● **Work item**: Exact copy without images: repeat every entry as written.

[[ Extracted information open ]]

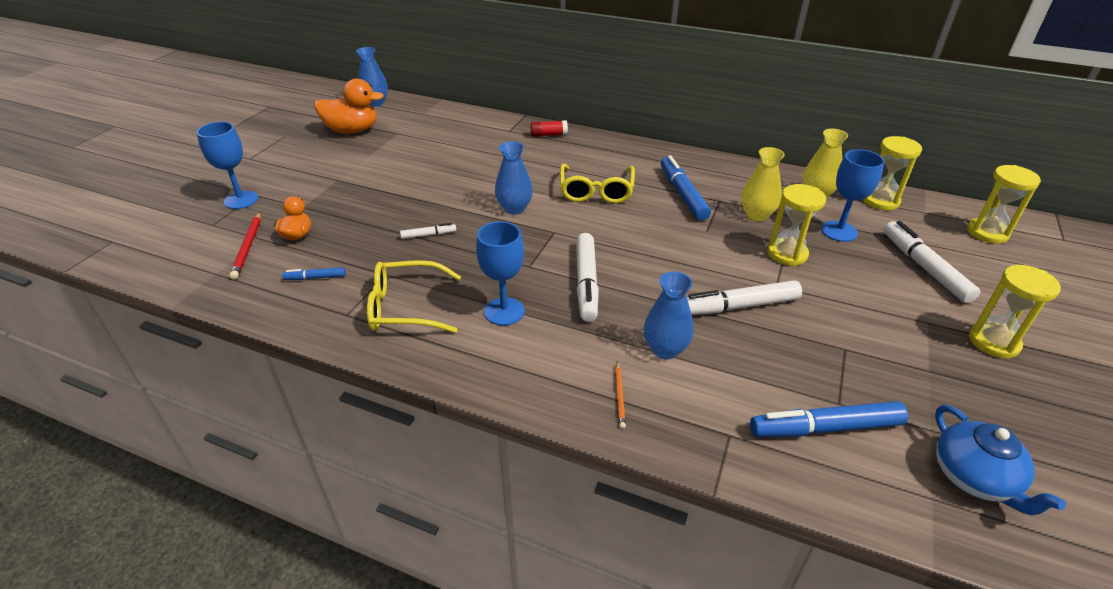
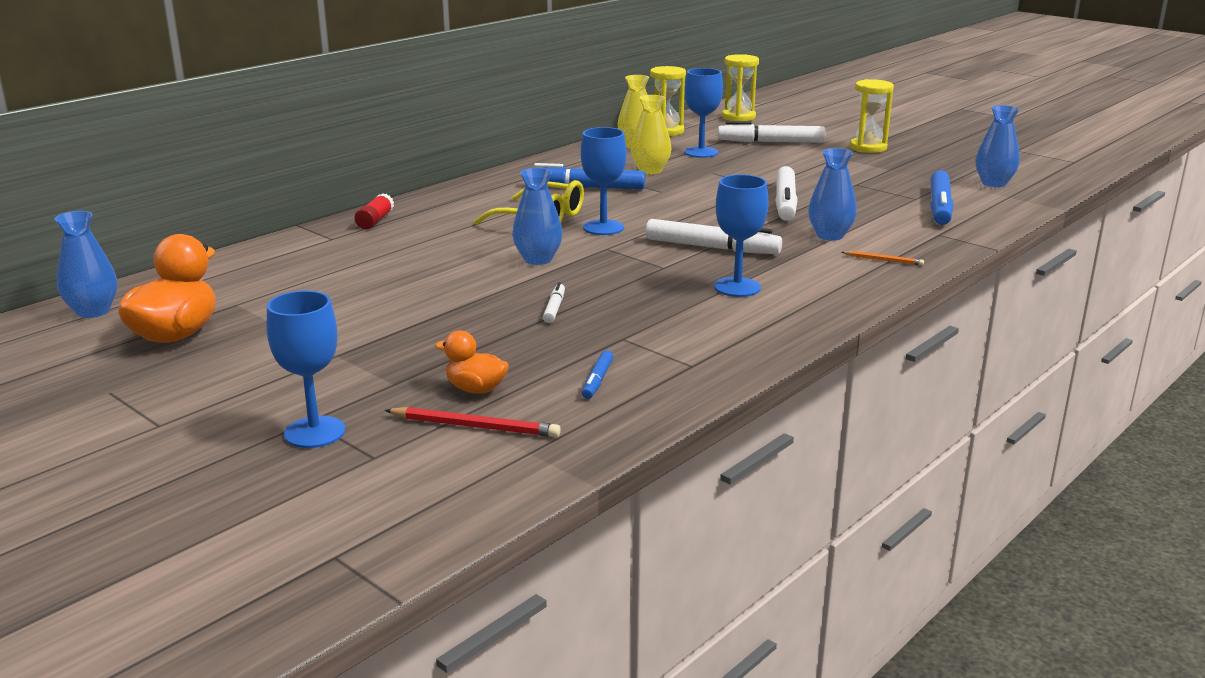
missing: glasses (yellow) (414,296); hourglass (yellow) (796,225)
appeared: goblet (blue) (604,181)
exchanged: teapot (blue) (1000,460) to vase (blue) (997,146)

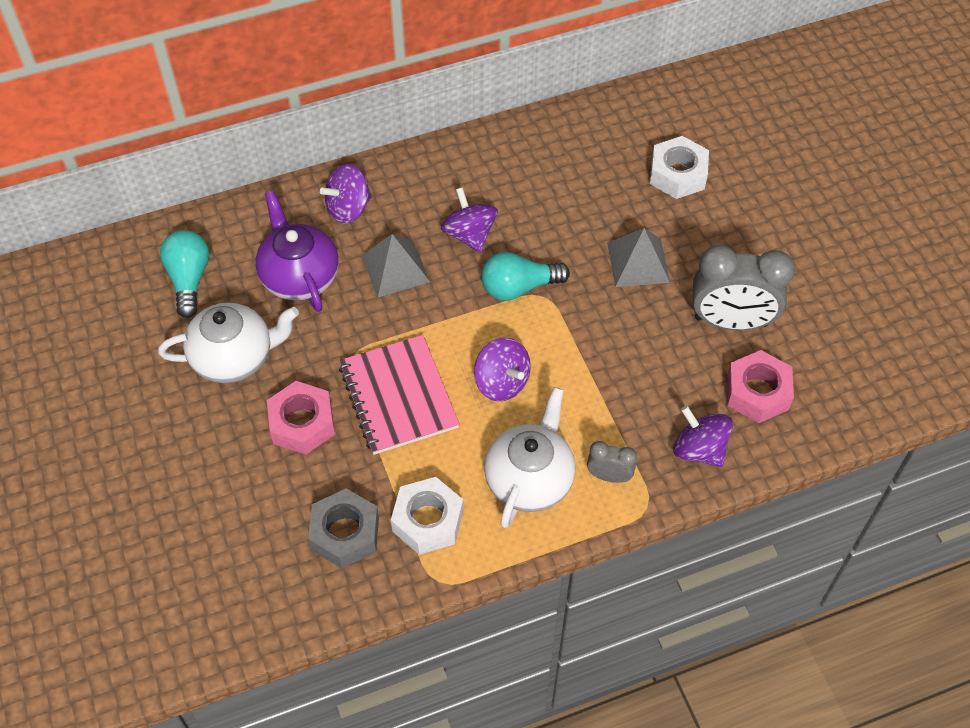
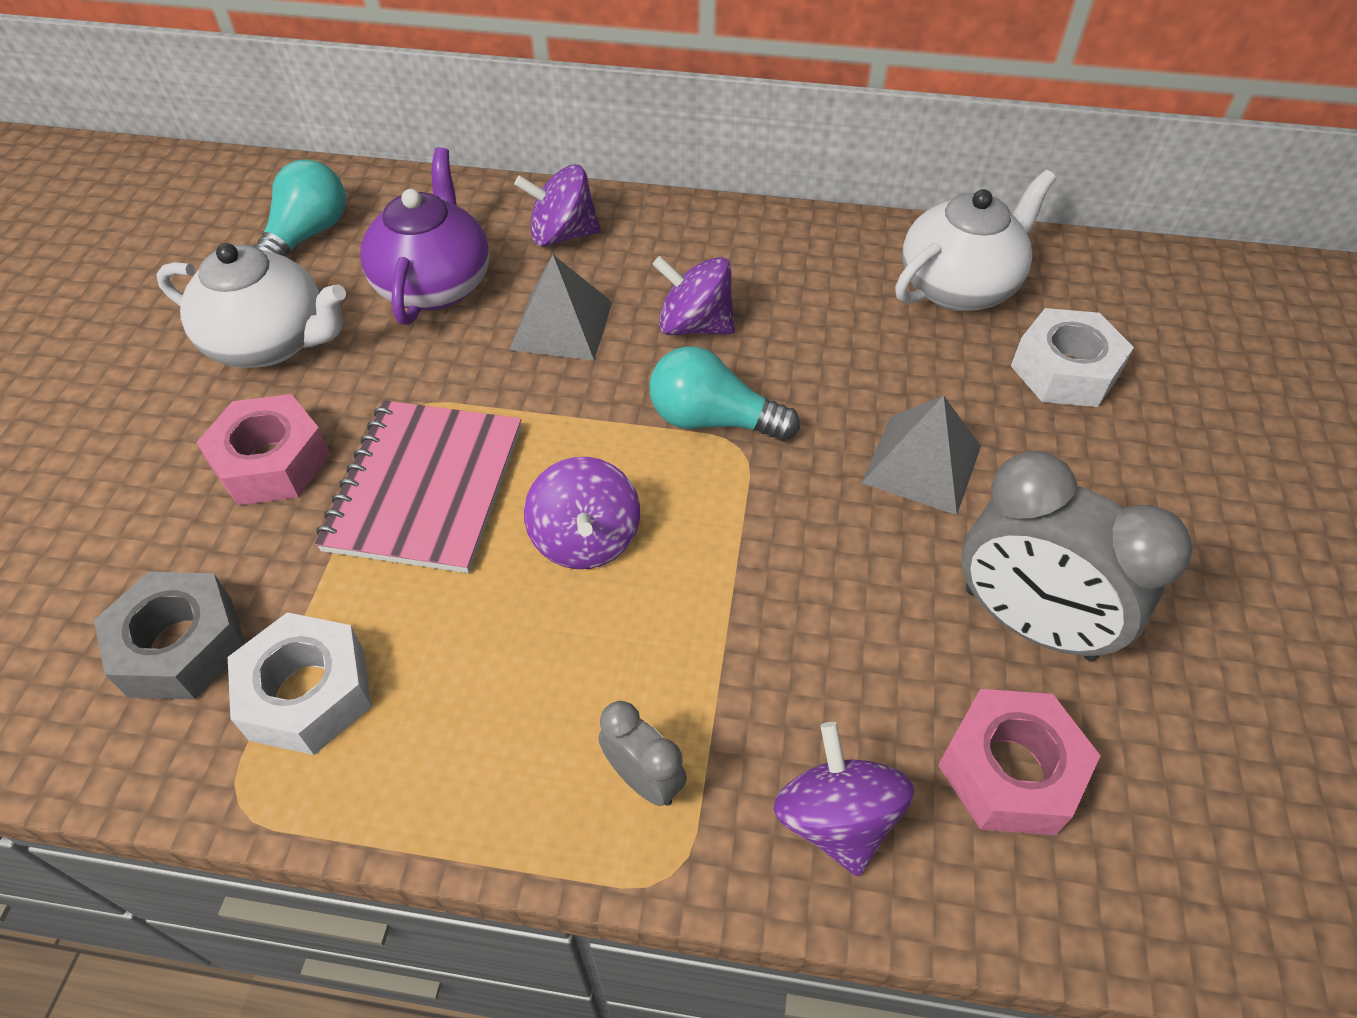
relocated: teapot (white) (529,457) to (975,240)
spun: spinning top (purple) (469,220) = (693,295) 75 degrees counterclockwise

[[ Extracted information closed ]]

● **Your solution**:
missing: glasses (yellow) (414,296); hourglass (yellow) (796,225)
appeared: goblet (blue) (604,181)
exchanged: teapot (blue) (1000,460) to vase (blue) (997,146)

relocated: teapot (white) (529,457) to (975,240)
spun: spinning top (purple) (469,220) = (693,295) 75 degrees counterclockwise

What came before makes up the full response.